*Entries supplied:*
#####

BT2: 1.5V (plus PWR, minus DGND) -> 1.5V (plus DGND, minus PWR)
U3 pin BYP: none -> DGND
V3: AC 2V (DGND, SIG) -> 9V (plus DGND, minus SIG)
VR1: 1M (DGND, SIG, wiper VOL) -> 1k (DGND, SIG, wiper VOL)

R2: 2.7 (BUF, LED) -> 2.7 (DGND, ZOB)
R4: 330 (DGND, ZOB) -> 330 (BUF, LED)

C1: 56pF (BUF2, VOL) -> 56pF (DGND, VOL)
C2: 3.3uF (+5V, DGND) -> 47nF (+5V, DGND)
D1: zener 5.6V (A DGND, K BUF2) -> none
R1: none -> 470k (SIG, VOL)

#####

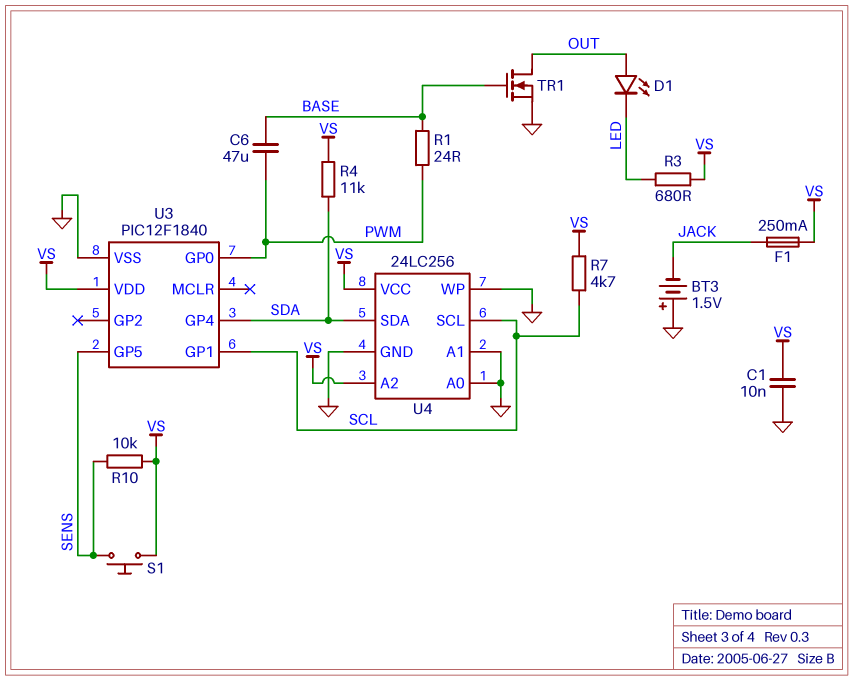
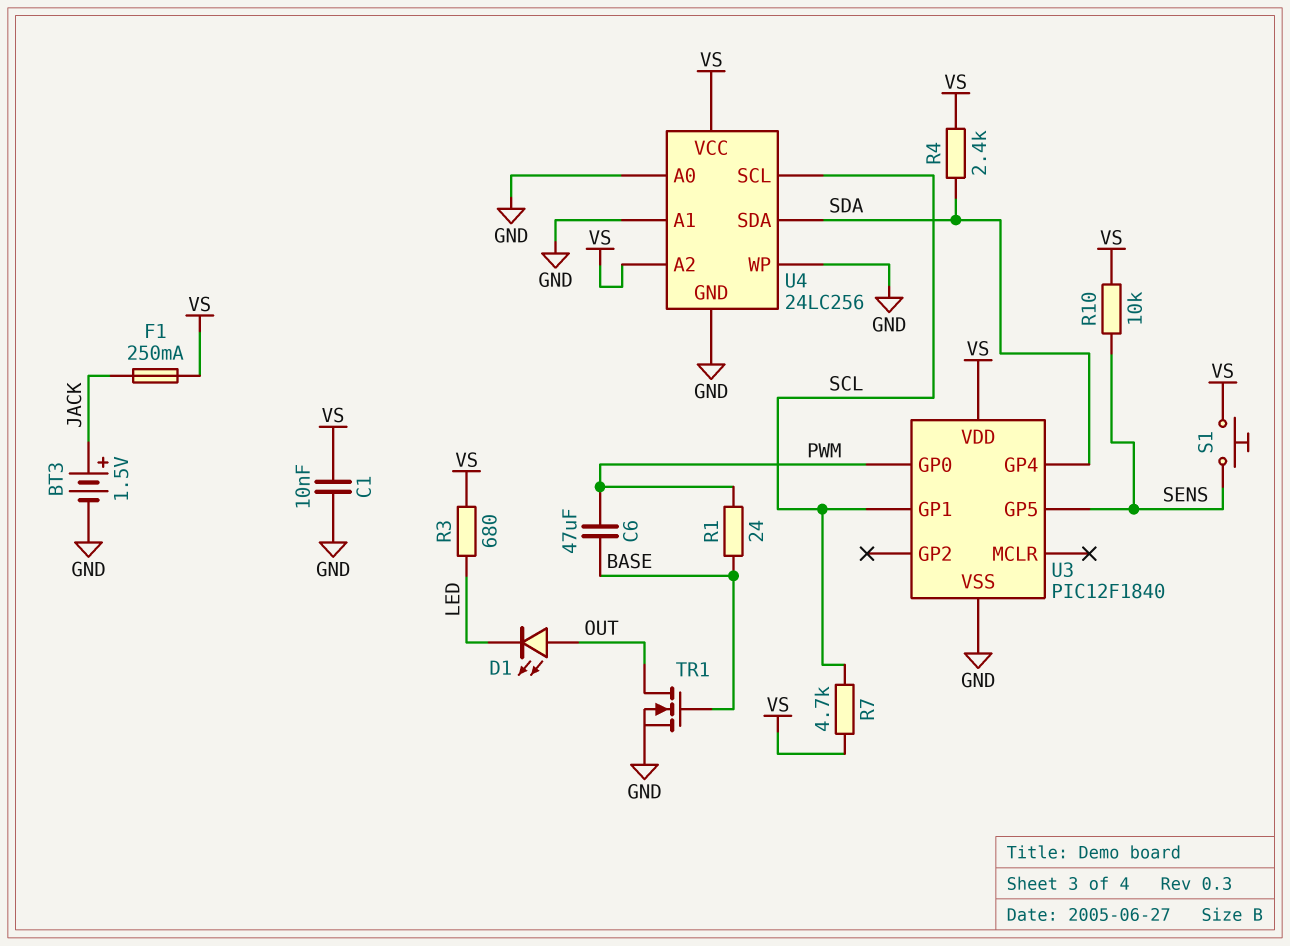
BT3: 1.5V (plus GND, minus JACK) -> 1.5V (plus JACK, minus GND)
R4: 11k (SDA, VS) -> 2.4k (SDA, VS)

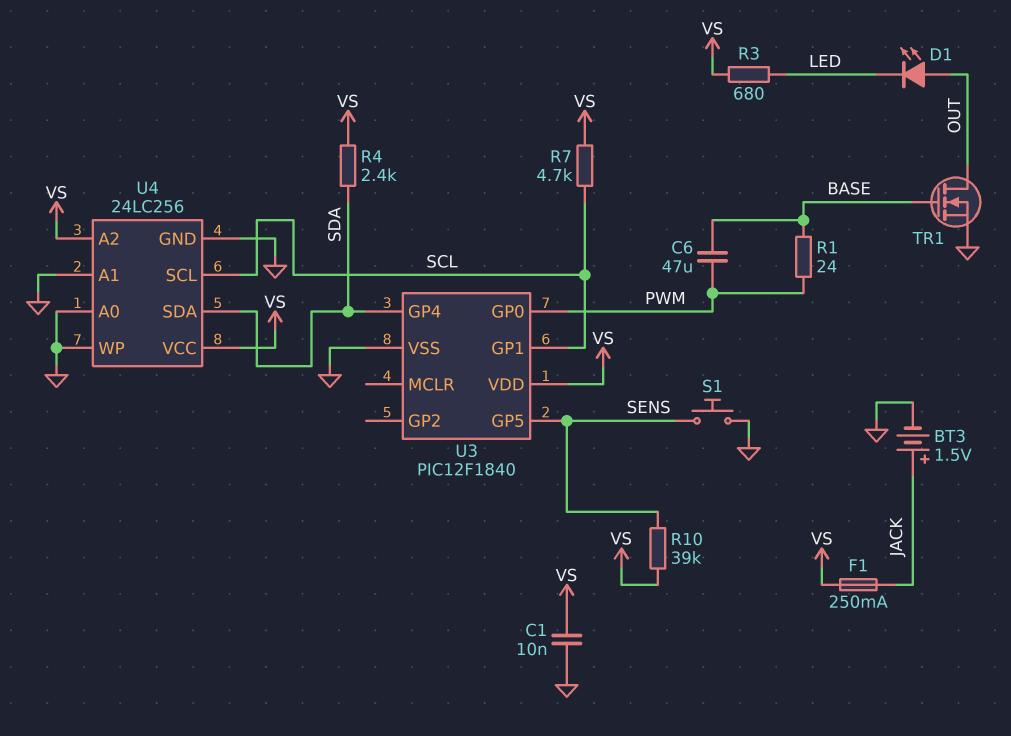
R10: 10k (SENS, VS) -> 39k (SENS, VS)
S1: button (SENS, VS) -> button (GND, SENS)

#####

*Your goal:* Your output should be the lines above from the one that contains "BT3: 1.5V (plus" through the one that contains "S1: button (SENS, VS) -> button (GND, SENS)", word for word, with pictures left out.

*Reply to the task:*
BT3: 1.5V (plus GND, minus JACK) -> 1.5V (plus JACK, minus GND)
R4: 11k (SDA, VS) -> 2.4k (SDA, VS)

R10: 10k (SENS, VS) -> 39k (SENS, VS)
S1: button (SENS, VS) -> button (GND, SENS)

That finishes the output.